>>>>

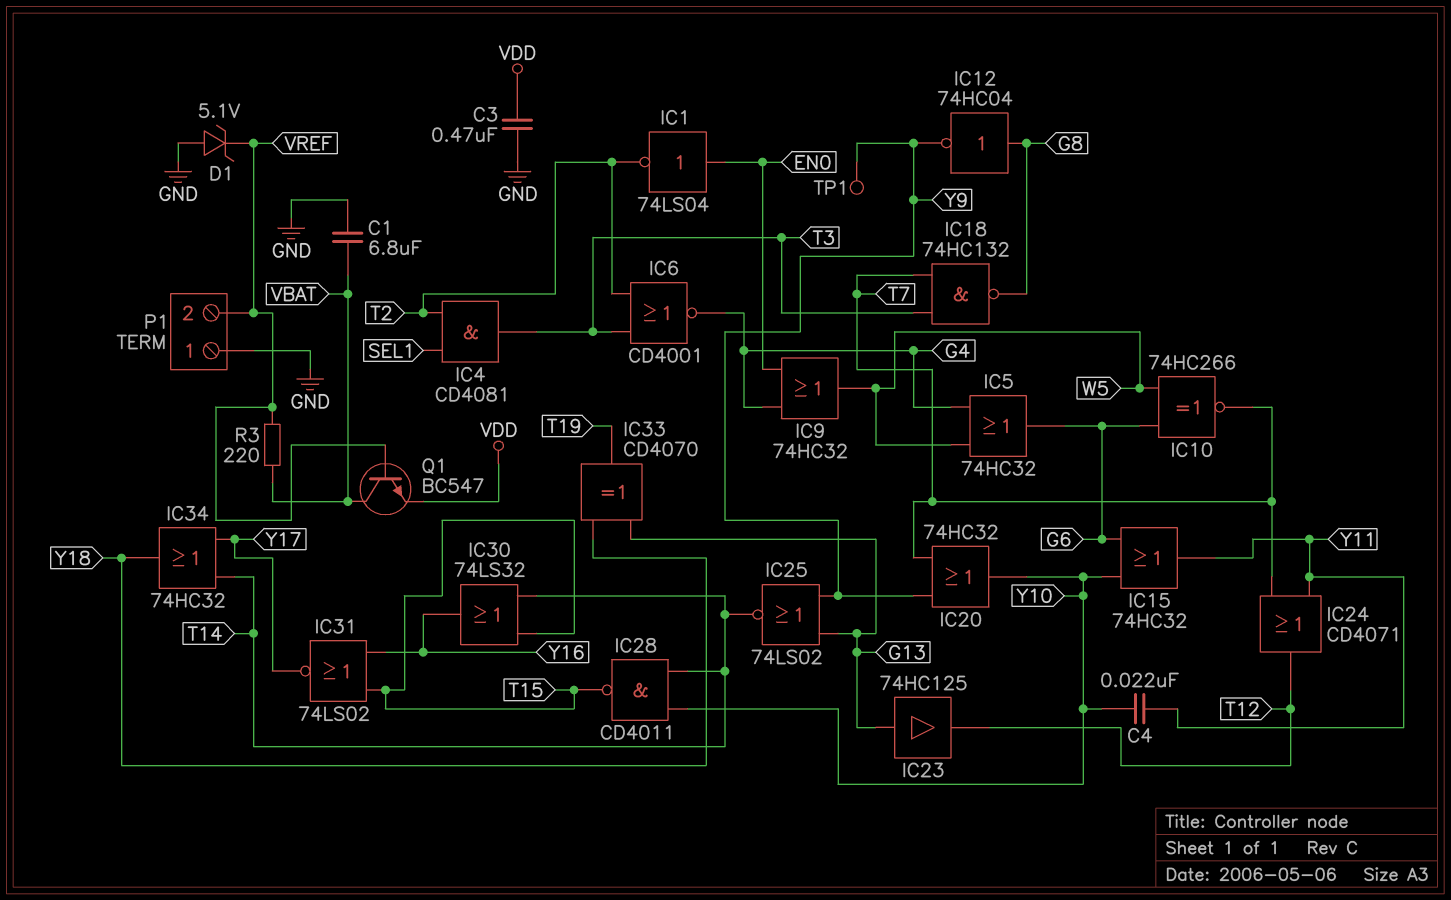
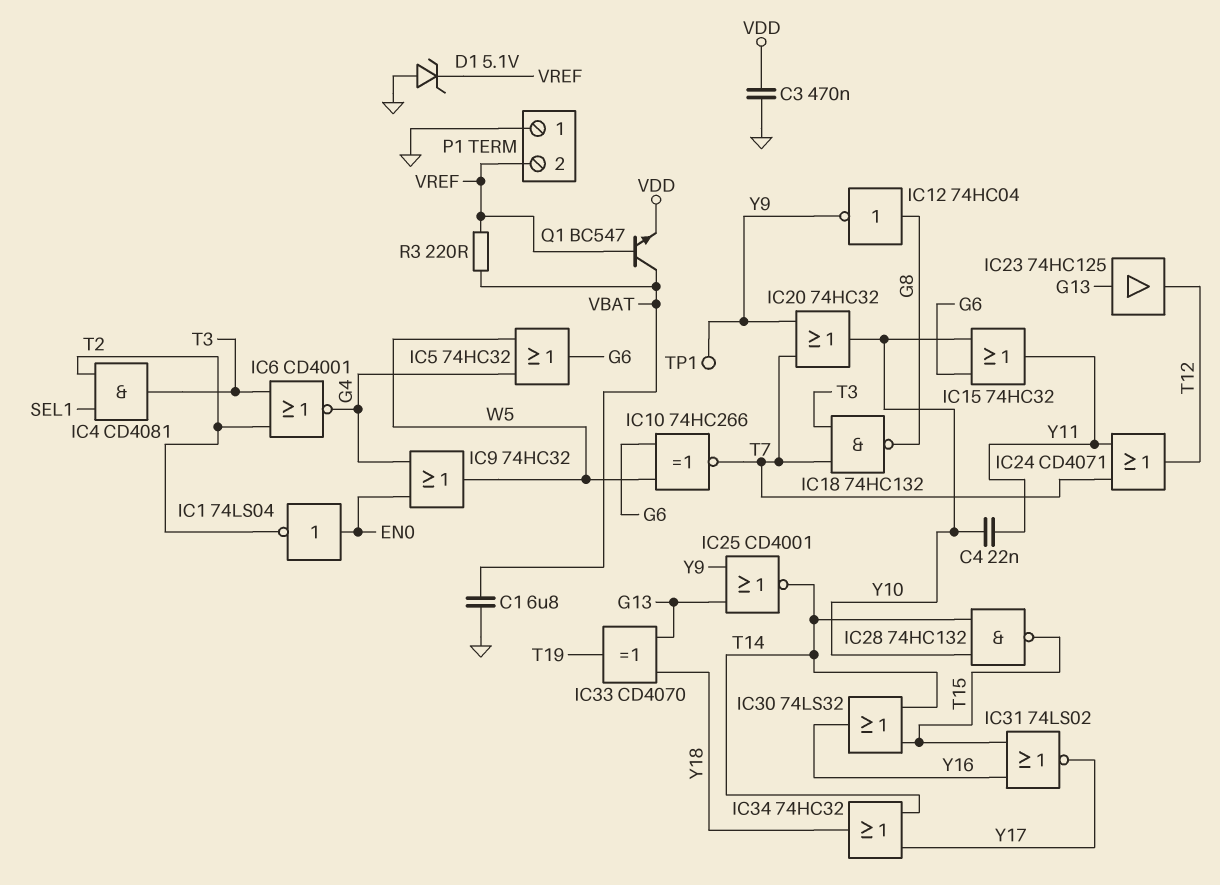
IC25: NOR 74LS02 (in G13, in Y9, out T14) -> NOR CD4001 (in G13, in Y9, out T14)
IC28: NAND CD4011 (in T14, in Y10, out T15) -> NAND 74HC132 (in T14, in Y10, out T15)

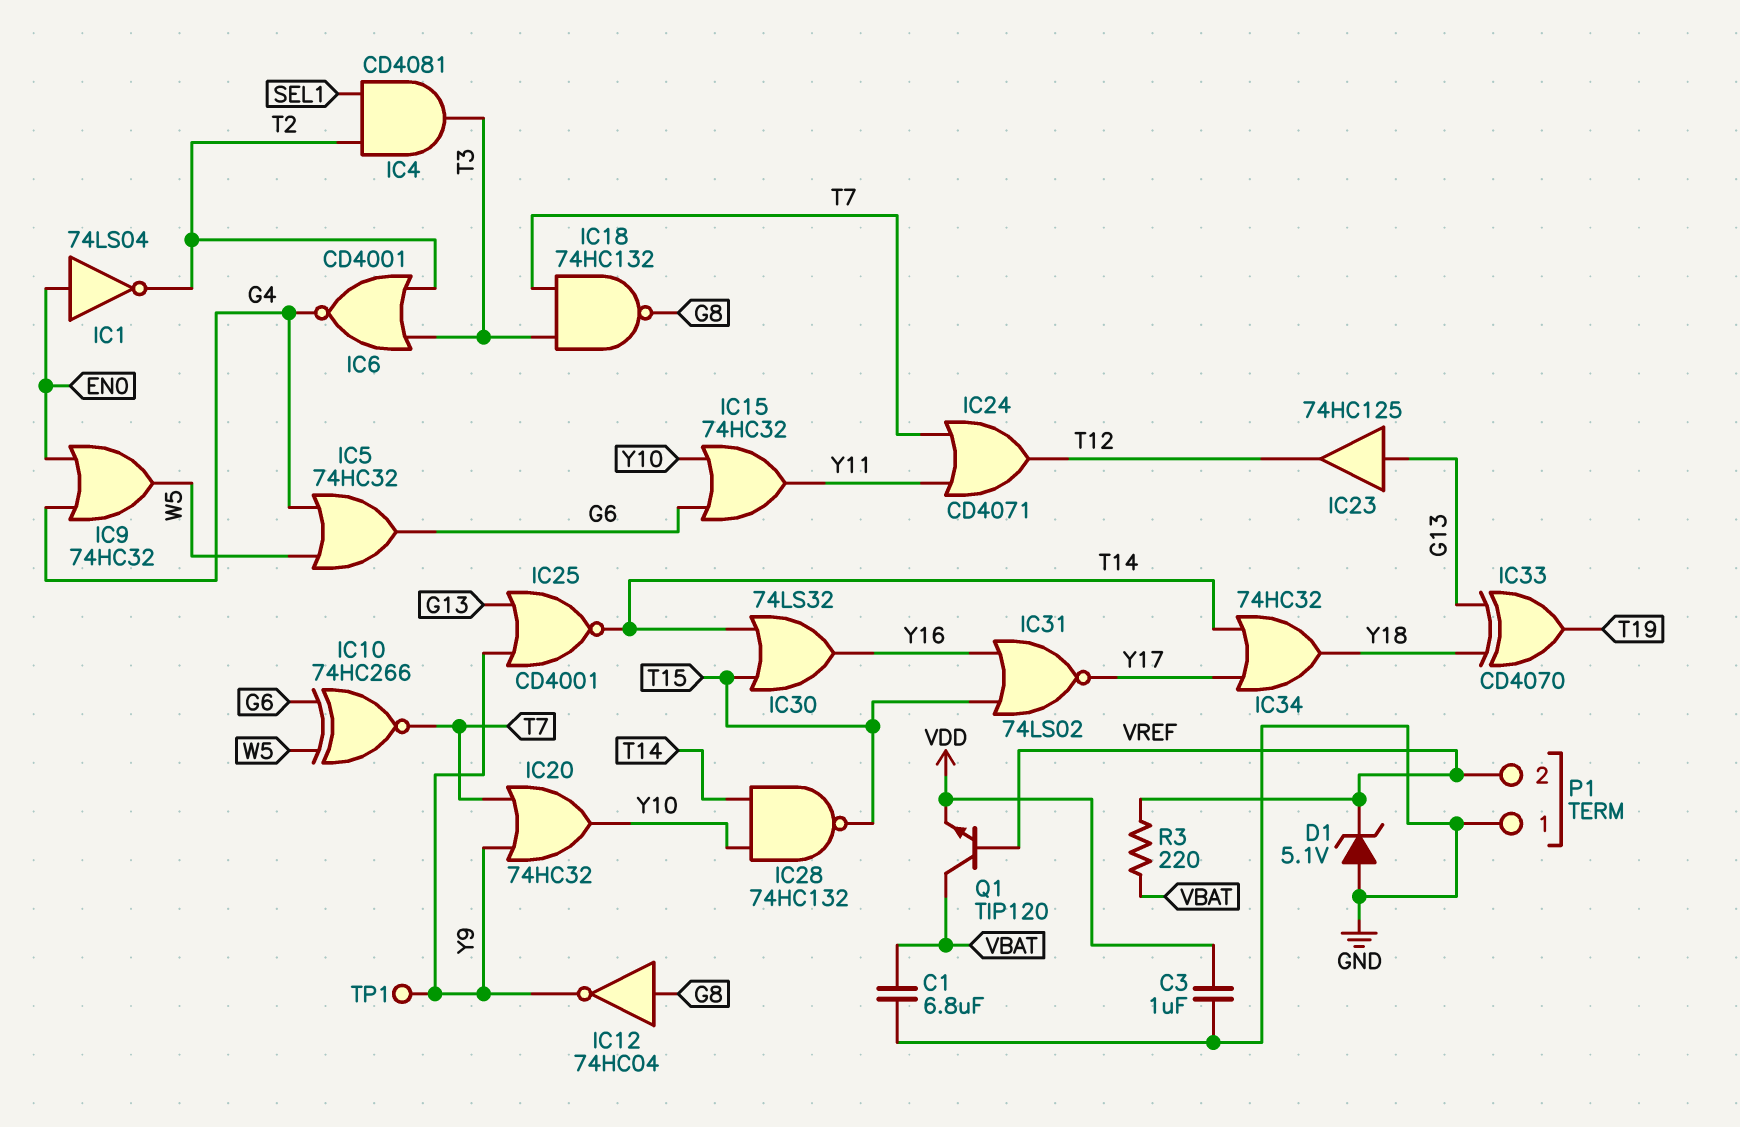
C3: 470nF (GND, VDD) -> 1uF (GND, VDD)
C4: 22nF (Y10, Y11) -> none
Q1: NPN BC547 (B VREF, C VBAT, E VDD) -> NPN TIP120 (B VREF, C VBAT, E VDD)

<<<<
>>>>

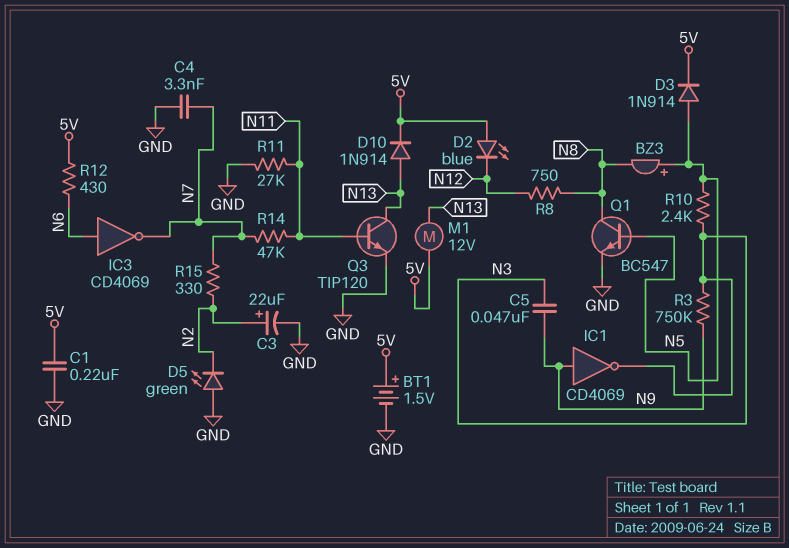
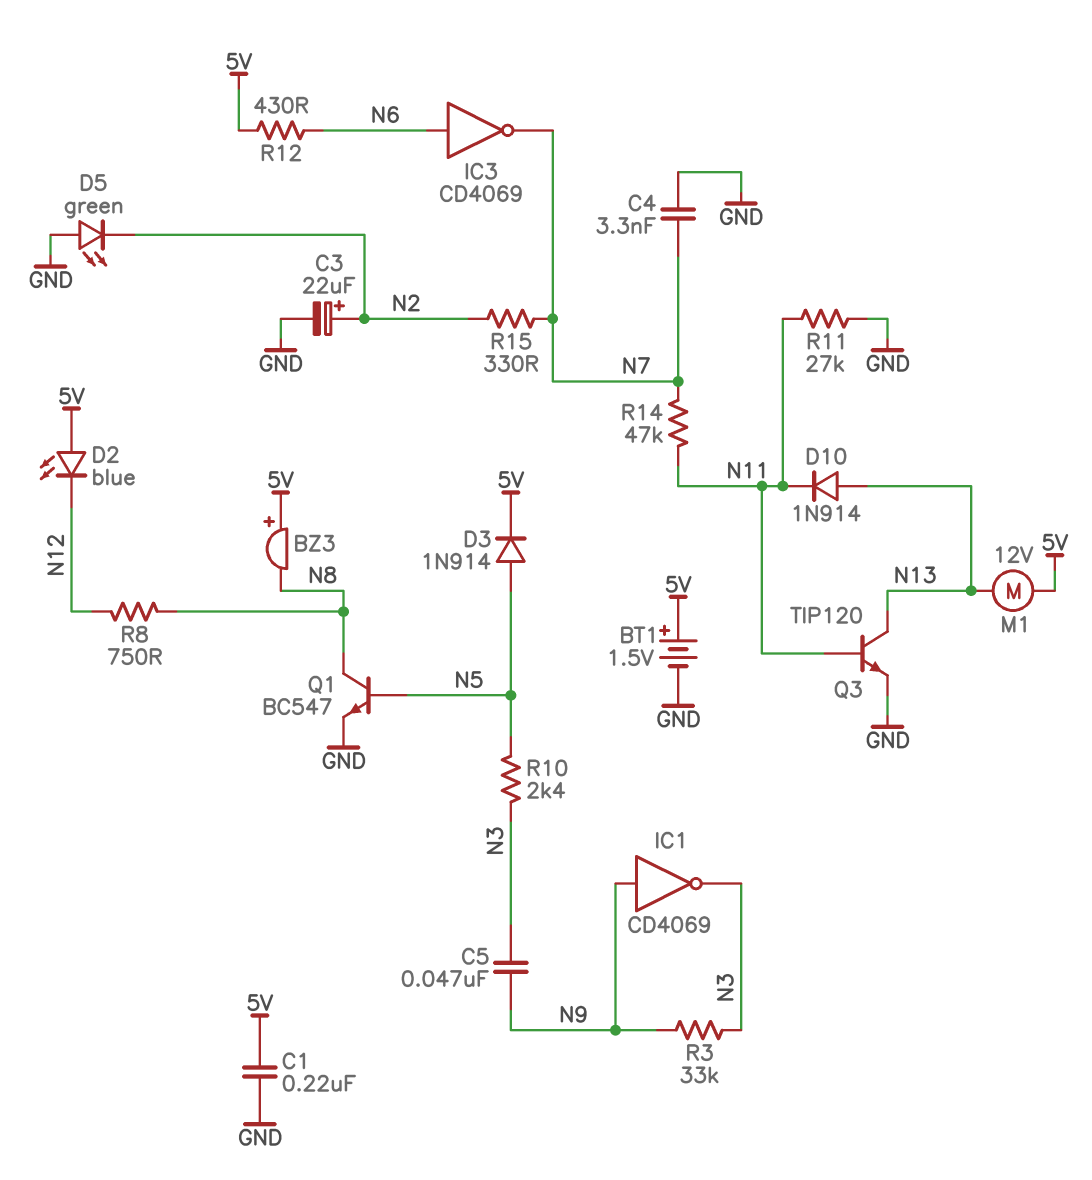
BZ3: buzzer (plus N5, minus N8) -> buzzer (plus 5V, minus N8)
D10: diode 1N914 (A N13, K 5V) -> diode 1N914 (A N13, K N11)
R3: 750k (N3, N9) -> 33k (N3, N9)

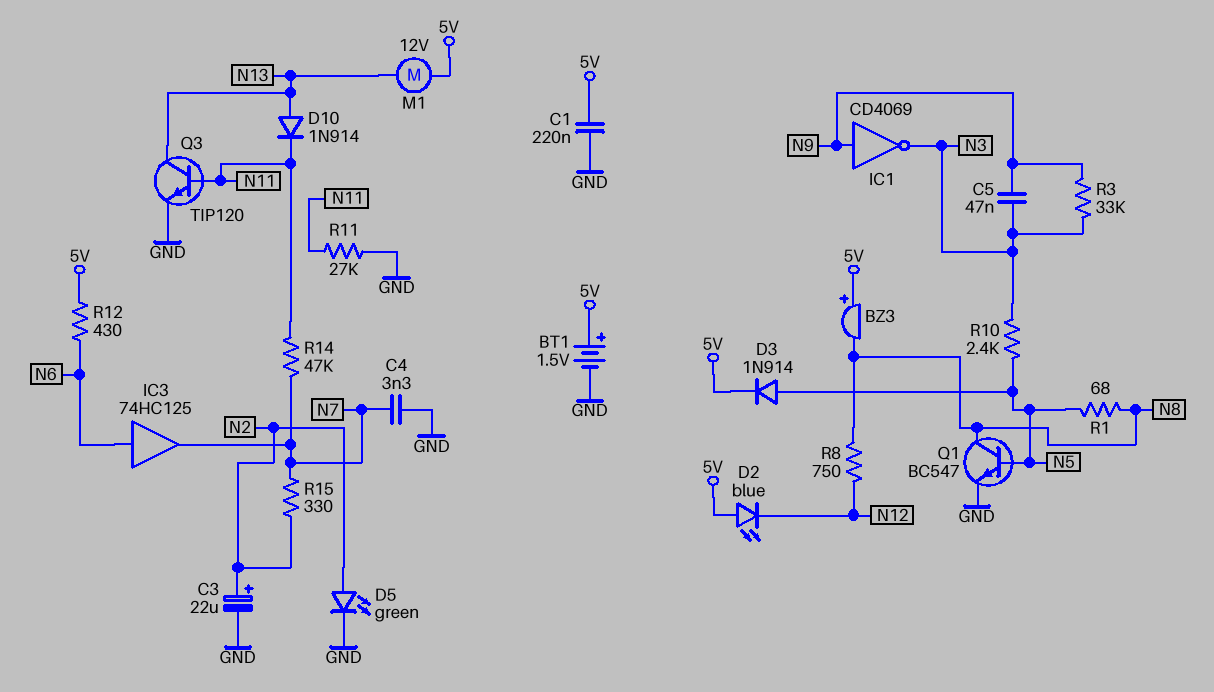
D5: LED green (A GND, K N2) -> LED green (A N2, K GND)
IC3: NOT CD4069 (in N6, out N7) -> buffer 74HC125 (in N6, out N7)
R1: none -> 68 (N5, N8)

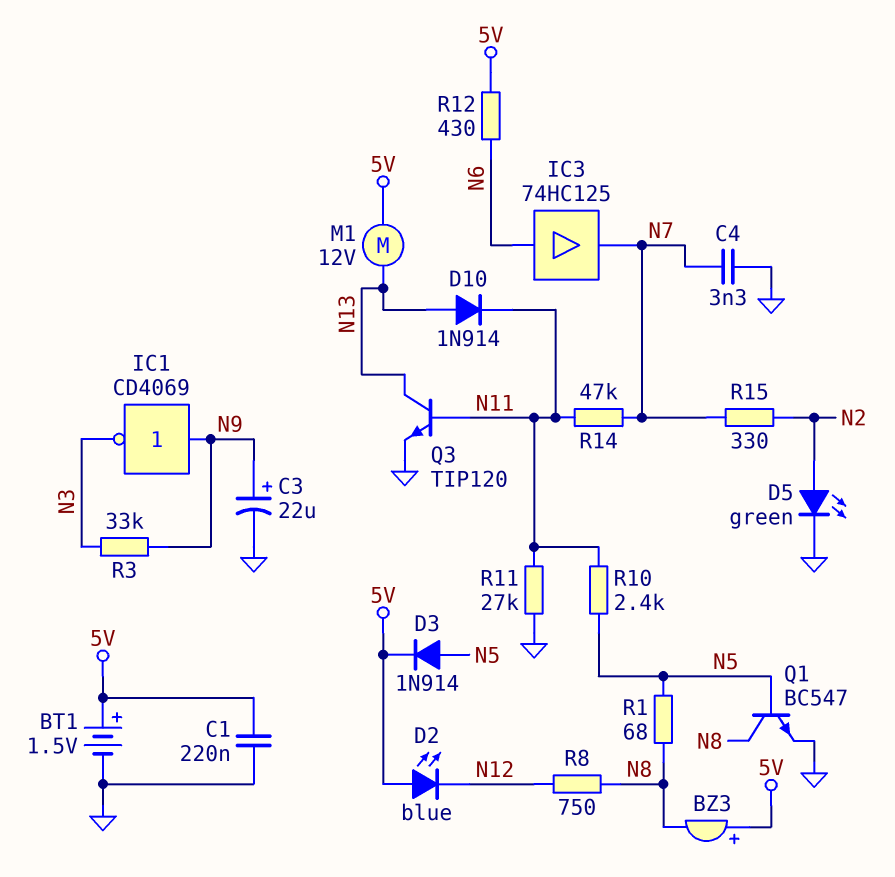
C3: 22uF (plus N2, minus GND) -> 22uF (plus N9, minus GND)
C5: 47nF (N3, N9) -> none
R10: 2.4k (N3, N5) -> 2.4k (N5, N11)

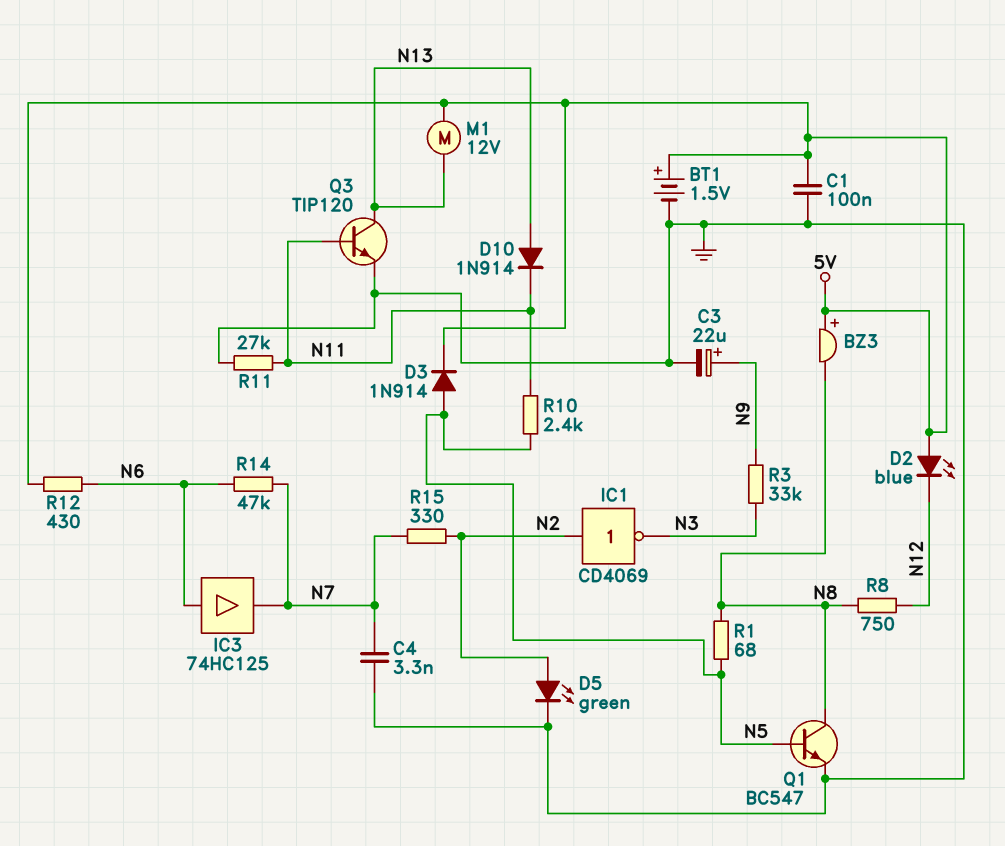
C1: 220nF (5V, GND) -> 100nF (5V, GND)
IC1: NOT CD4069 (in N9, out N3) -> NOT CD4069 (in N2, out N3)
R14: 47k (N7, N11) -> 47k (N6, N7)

<<<<

◆ YOUR ASSIGNMENT
Copy the entries above exactly, but only the stretch from the line containing "R10: 2.4k (N3, N5) -> 2.4k (N5, N11)" through the line containing "R14: 47k (N7, N11) -> 47k (N6, N7)". Keep both end lines; drop the pictures.

◆ RESPONSE AREA
R10: 2.4k (N3, N5) -> 2.4k (N5, N11)

C1: 220nF (5V, GND) -> 100nF (5V, GND)
IC1: NOT CD4069 (in N9, out N3) -> NOT CD4069 (in N2, out N3)
R14: 47k (N7, N11) -> 47k (N6, N7)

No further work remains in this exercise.